Nothing other than the lines from the one containing "orange calculator: 7 -> 4" through the last line of the data below should be output, each reproduced exactly.

## Scene change data
┌──

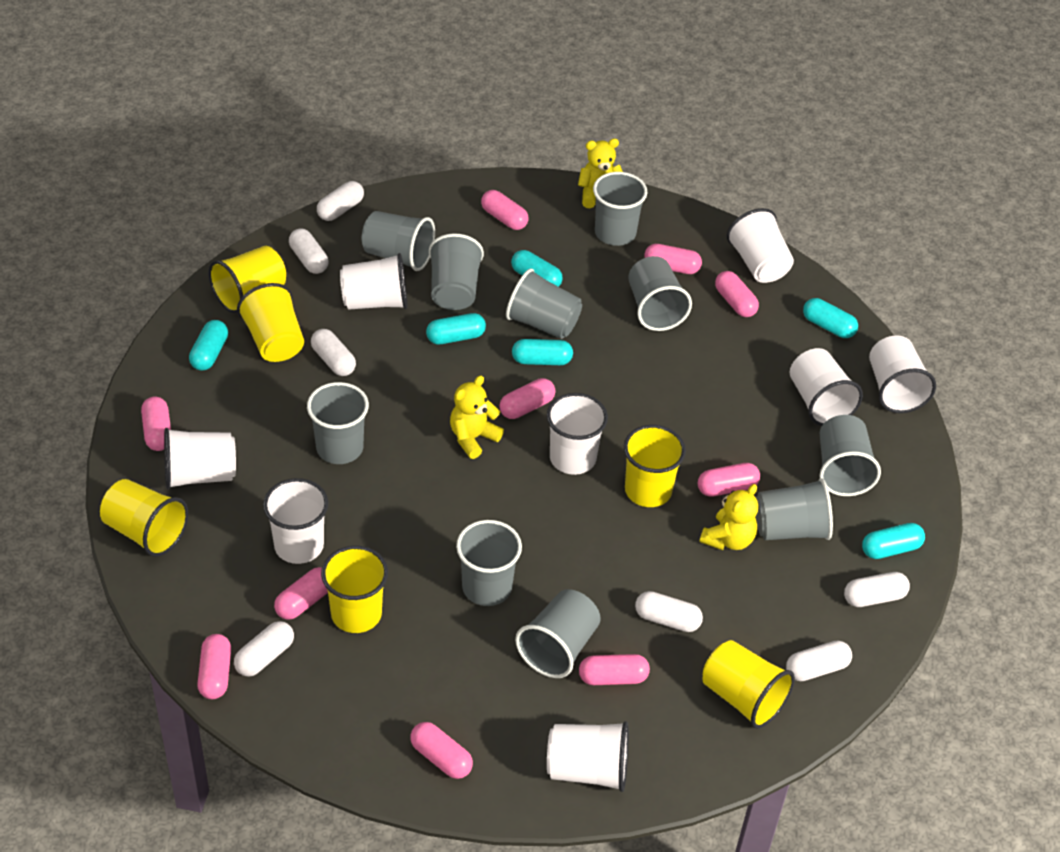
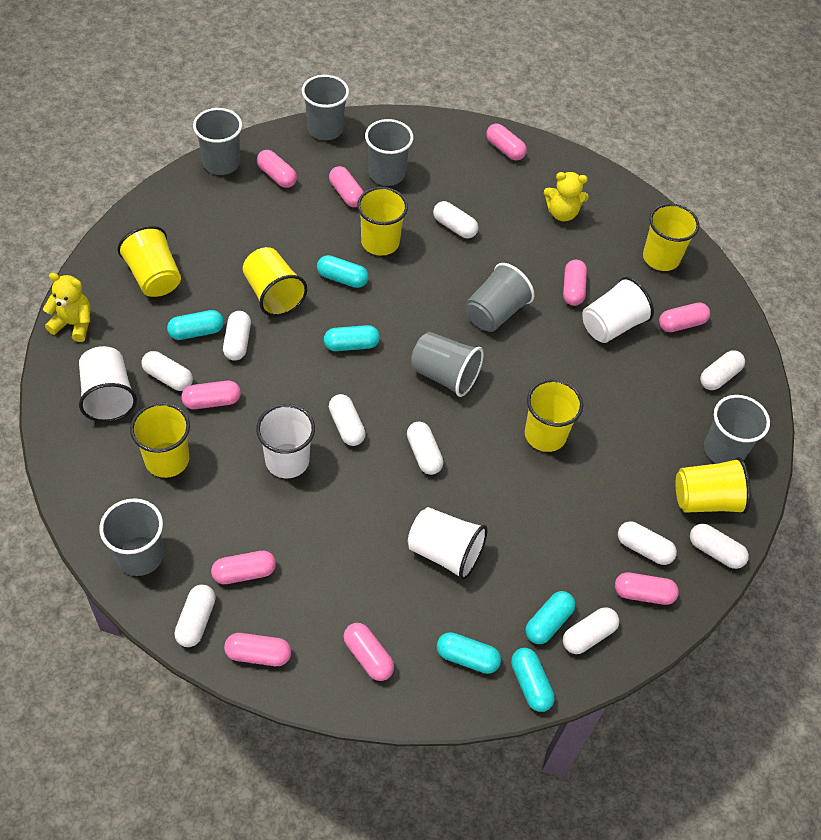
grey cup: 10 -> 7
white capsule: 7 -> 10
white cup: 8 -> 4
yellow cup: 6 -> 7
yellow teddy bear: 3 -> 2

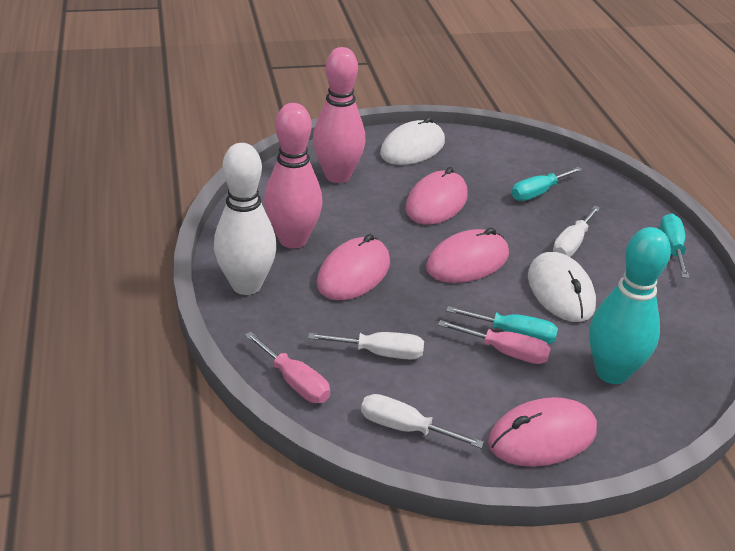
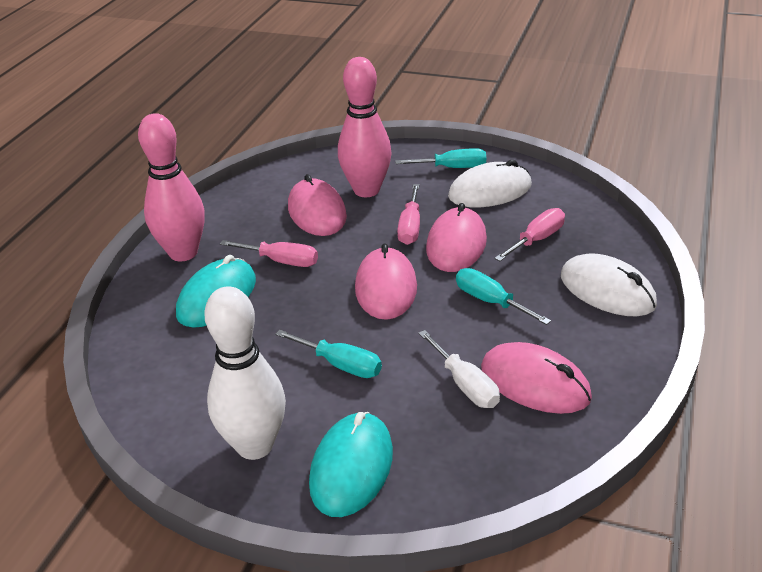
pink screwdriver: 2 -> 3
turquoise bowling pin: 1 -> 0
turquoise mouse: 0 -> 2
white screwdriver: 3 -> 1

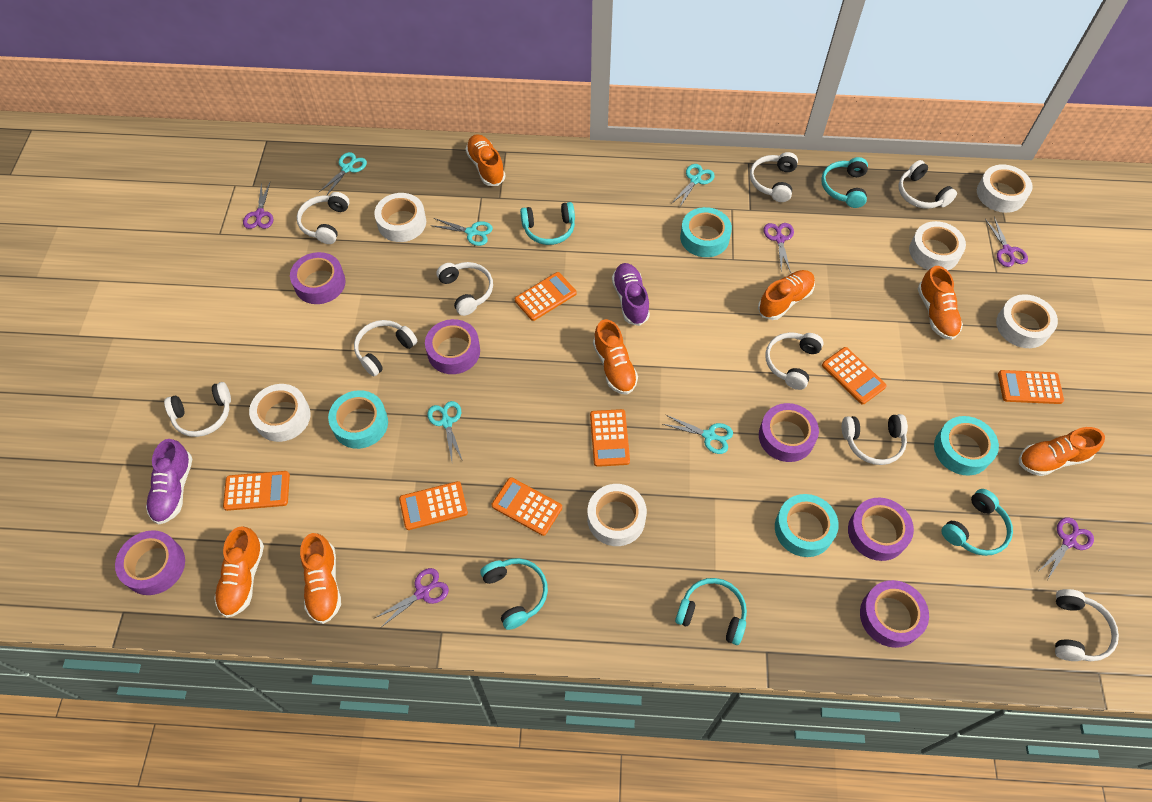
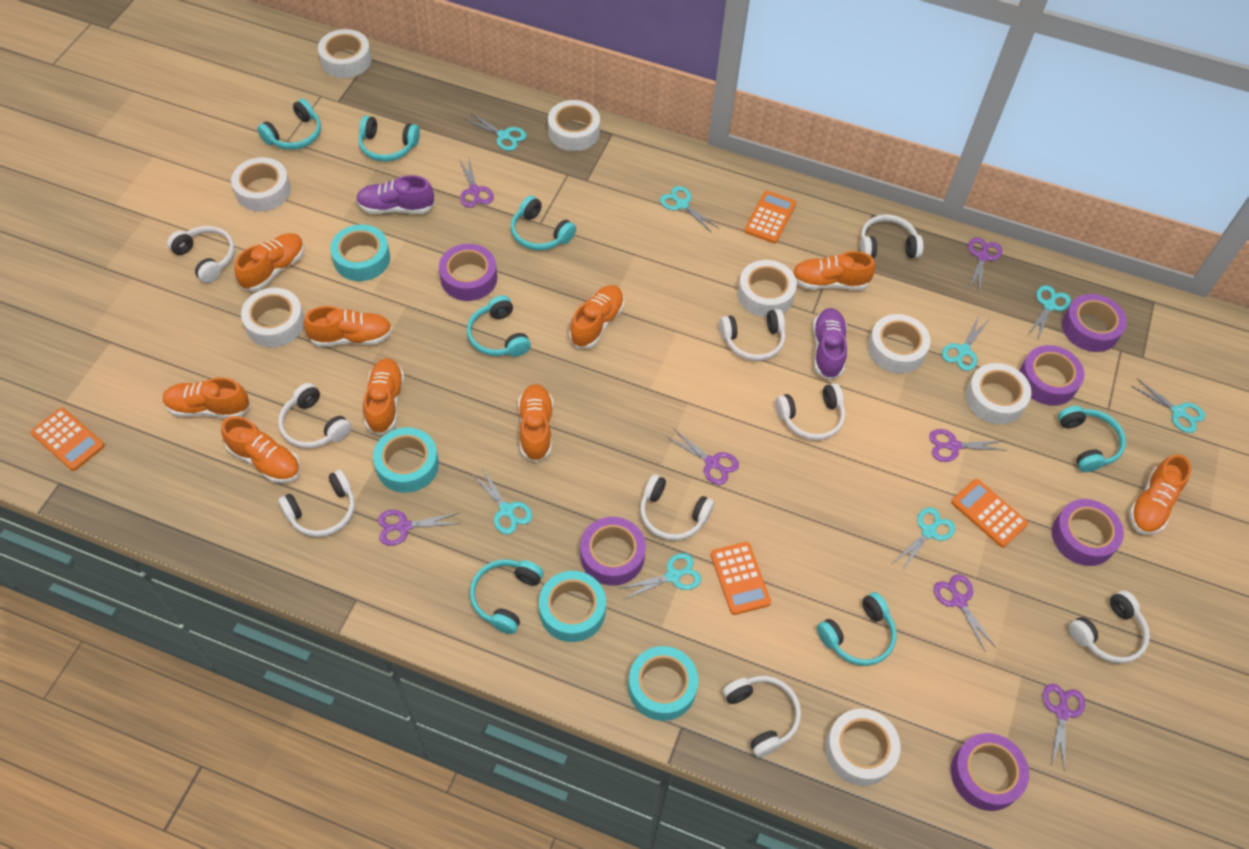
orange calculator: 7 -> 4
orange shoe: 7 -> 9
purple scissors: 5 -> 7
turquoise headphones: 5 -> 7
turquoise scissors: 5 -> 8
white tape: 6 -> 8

└──

## Your solution
orange calculator: 7 -> 4
orange shoe: 7 -> 9
purple scissors: 5 -> 7
turquoise headphones: 5 -> 7
turquoise scissors: 5 -> 8
white tape: 6 -> 8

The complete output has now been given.